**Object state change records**
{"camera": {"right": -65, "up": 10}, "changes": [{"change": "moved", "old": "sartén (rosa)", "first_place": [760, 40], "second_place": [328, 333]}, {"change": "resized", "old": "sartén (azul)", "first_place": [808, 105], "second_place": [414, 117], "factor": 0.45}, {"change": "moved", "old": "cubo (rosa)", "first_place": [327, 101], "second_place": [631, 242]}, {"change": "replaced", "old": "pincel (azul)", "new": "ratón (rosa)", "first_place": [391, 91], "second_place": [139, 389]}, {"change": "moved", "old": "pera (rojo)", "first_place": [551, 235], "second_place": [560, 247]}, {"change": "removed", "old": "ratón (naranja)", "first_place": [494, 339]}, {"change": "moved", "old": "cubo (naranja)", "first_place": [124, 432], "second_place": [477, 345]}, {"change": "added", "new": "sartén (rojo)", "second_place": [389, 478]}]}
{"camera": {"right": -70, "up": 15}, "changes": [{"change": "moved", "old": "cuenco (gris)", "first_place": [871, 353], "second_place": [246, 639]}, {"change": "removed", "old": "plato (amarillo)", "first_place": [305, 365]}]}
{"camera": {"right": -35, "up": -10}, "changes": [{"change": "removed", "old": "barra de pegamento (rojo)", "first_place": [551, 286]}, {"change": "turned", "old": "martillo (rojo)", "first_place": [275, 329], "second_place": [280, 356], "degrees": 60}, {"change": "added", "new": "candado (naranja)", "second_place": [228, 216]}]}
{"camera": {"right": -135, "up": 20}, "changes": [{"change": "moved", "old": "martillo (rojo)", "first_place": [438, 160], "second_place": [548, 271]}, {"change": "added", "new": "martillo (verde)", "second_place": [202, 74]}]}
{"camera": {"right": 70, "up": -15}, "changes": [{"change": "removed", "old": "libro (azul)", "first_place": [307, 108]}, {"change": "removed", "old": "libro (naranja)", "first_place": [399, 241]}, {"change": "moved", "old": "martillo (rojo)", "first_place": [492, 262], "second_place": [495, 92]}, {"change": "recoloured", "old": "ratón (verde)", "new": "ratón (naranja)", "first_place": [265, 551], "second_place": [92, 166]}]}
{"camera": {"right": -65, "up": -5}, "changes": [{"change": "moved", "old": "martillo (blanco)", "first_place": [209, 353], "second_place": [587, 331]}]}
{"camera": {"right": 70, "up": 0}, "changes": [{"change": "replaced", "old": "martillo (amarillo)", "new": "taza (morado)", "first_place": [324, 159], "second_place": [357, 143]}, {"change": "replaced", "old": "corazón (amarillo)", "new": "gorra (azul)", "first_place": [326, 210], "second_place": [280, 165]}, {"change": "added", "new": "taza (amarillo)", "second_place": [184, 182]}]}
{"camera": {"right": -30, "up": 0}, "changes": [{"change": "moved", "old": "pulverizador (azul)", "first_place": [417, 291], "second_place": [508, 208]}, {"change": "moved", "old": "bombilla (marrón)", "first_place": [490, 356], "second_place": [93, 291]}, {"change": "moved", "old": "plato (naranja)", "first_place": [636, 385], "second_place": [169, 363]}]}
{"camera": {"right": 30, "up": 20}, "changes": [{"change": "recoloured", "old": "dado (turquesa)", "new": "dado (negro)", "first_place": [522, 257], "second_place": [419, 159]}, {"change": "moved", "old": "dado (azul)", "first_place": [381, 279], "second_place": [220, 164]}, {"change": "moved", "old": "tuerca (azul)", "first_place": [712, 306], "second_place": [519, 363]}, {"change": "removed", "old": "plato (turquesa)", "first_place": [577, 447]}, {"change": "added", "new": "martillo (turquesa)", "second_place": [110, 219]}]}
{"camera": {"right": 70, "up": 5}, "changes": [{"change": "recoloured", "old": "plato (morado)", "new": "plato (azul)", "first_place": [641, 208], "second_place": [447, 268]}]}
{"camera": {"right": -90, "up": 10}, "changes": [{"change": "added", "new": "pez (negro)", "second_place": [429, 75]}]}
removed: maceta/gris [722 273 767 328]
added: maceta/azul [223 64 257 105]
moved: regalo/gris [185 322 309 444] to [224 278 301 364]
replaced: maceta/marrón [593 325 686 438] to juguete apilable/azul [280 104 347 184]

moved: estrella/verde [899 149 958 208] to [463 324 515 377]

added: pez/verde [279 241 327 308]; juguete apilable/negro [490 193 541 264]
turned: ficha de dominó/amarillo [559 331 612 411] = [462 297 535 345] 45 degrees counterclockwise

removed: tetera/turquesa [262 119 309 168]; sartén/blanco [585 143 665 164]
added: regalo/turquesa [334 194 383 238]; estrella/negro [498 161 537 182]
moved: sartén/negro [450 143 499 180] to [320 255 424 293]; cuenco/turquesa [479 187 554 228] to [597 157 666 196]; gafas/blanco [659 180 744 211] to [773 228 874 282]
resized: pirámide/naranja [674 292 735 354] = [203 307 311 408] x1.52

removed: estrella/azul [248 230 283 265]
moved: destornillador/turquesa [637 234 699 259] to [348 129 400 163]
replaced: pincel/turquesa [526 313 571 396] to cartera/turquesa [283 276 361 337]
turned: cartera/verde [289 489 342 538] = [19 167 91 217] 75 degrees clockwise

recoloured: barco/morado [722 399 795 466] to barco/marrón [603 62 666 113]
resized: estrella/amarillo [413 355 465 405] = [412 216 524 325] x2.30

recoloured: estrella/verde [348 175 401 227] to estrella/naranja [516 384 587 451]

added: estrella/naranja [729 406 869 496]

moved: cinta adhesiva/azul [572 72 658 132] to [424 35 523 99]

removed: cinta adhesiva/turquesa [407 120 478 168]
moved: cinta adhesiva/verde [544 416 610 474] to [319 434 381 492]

**WHAT THE TASK REQUIRES**
Down to the last character, restate every record.

**RESPONSE FOR THIS EXERCISE**
{"camera": {"right": -65, "up": 10}, "changes": [{"change": "moved", "old": "sartén (rosa)", "first_place": [760, 40], "second_place": [328, 333]}, {"change": "resized", "old": "sartén (azul)", "first_place": [808, 105], "second_place": [414, 117], "factor": 0.45}, {"change": "moved", "old": "cubo (rosa)", "first_place": [327, 101], "second_place": [631, 242]}, {"change": "replaced", "old": "pincel (azul)", "new": "ratón (rosa)", "first_place": [391, 91], "second_place": [139, 389]}, {"change": "moved", "old": "pera (rojo)", "first_place": [551, 235], "second_place": [560, 247]}, {"change": "removed", "old": "ratón (naranja)", "first_place": [494, 339]}, {"change": "moved", "old": "cubo (naranja)", "first_place": [124, 432], "second_place": [477, 345]}, {"change": "added", "new": "sartén (rojo)", "second_place": [389, 478]}]}
{"camera": {"right": -70, "up": 15}, "changes": [{"change": "moved", "old": "cuenco (gris)", "first_place": [871, 353], "second_place": [246, 639]}, {"change": "removed", "old": "plato (amarillo)", "first_place": [305, 365]}]}
{"camera": {"right": -35, "up": -10}, "changes": [{"change": "removed", "old": "barra de pegamento (rojo)", "first_place": [551, 286]}, {"change": "turned", "old": "martillo (rojo)", "first_place": [275, 329], "second_place": [280, 356], "degrees": 60}, {"change": "added", "new": "candado (naranja)", "second_place": [228, 216]}]}
{"camera": {"right": -135, "up": 20}, "changes": [{"change": "moved", "old": "martillo (rojo)", "first_place": [438, 160], "second_place": [548, 271]}, {"change": "added", "new": "martillo (verde)", "second_place": [202, 74]}]}
{"camera": {"right": 70, "up": -15}, "changes": [{"change": "removed", "old": "libro (azul)", "first_place": [307, 108]}, {"change": "removed", "old": "libro (naranja)", "first_place": [399, 241]}, {"change": "moved", "old": "martillo (rojo)", "first_place": [492, 262], "second_place": [495, 92]}, {"change": "recoloured", "old": "ratón (verde)", "new": "ratón (naranja)", "first_place": [265, 551], "second_place": [92, 166]}]}
{"camera": {"right": -65, "up": -5}, "changes": [{"change": "moved", "old": "martillo (blanco)", "first_place": [209, 353], "second_place": [587, 331]}]}
{"camera": {"right": 70, "up": 0}, "changes": [{"change": "replaced", "old": "martillo (amarillo)", "new": "taza (morado)", "first_place": [324, 159], "second_place": [357, 143]}, {"change": "replaced", "old": "corazón (amarillo)", "new": "gorra (azul)", "first_place": [326, 210], "second_place": [280, 165]}, {"change": "added", "new": "taza (amarillo)", "second_place": [184, 182]}]}
{"camera": {"right": -30, "up": 0}, "changes": [{"change": "moved", "old": "pulverizador (azul)", "first_place": [417, 291], "second_place": [508, 208]}, {"change": "moved", "old": "bombilla (marrón)", "first_place": [490, 356], "second_place": [93, 291]}, {"change": "moved", "old": "plato (naranja)", "first_place": [636, 385], "second_place": [169, 363]}]}
{"camera": {"right": 30, "up": 20}, "changes": [{"change": "recoloured", "old": "dado (turquesa)", "new": "dado (negro)", "first_place": [522, 257], "second_place": [419, 159]}, {"change": "moved", "old": "dado (azul)", "first_place": [381, 279], "second_place": [220, 164]}, {"change": "moved", "old": "tuerca (azul)", "first_place": [712, 306], "second_place": [519, 363]}, {"change": "removed", "old": "plato (turquesa)", "first_place": [577, 447]}, {"change": "added", "new": "martillo (turquesa)", "second_place": [110, 219]}]}
{"camera": {"right": 70, "up": 5}, "changes": [{"change": "recoloured", "old": "plato (morado)", "new": "plato (azul)", "first_place": [641, 208], "second_place": [447, 268]}]}
{"camera": {"right": -90, "up": 10}, "changes": [{"change": "added", "new": "pez (negro)", "second_place": [429, 75]}]}
removed: maceta/gris [722 273 767 328]
added: maceta/azul [223 64 257 105]
moved: regalo/gris [185 322 309 444] to [224 278 301 364]
replaced: maceta/marrón [593 325 686 438] to juguete apilable/azul [280 104 347 184]

moved: estrella/verde [899 149 958 208] to [463 324 515 377]

added: pez/verde [279 241 327 308]; juguete apilable/negro [490 193 541 264]
turned: ficha de dominó/amarillo [559 331 612 411] = [462 297 535 345] 45 degrees counterclockwise

removed: tetera/turquesa [262 119 309 168]; sartén/blanco [585 143 665 164]
added: regalo/turquesa [334 194 383 238]; estrella/negro [498 161 537 182]
moved: sartén/negro [450 143 499 180] to [320 255 424 293]; cuenco/turquesa [479 187 554 228] to [597 157 666 196]; gafas/blanco [659 180 744 211] to [773 228 874 282]
resized: pirámide/naranja [674 292 735 354] = [203 307 311 408] x1.52

removed: estrella/azul [248 230 283 265]
moved: destornillador/turquesa [637 234 699 259] to [348 129 400 163]
replaced: pincel/turquesa [526 313 571 396] to cartera/turquesa [283 276 361 337]
turned: cartera/verde [289 489 342 538] = [19 167 91 217] 75 degrees clockwise

recoloured: barco/morado [722 399 795 466] to barco/marrón [603 62 666 113]
resized: estrella/amarillo [413 355 465 405] = [412 216 524 325] x2.30

recoloured: estrella/verde [348 175 401 227] to estrella/naranja [516 384 587 451]

added: estrella/naranja [729 406 869 496]

moved: cinta adhesiva/azul [572 72 658 132] to [424 35 523 99]

removed: cinta adhesiva/turquesa [407 120 478 168]
moved: cinta adhesiva/verde [544 416 610 474] to [319 434 381 492]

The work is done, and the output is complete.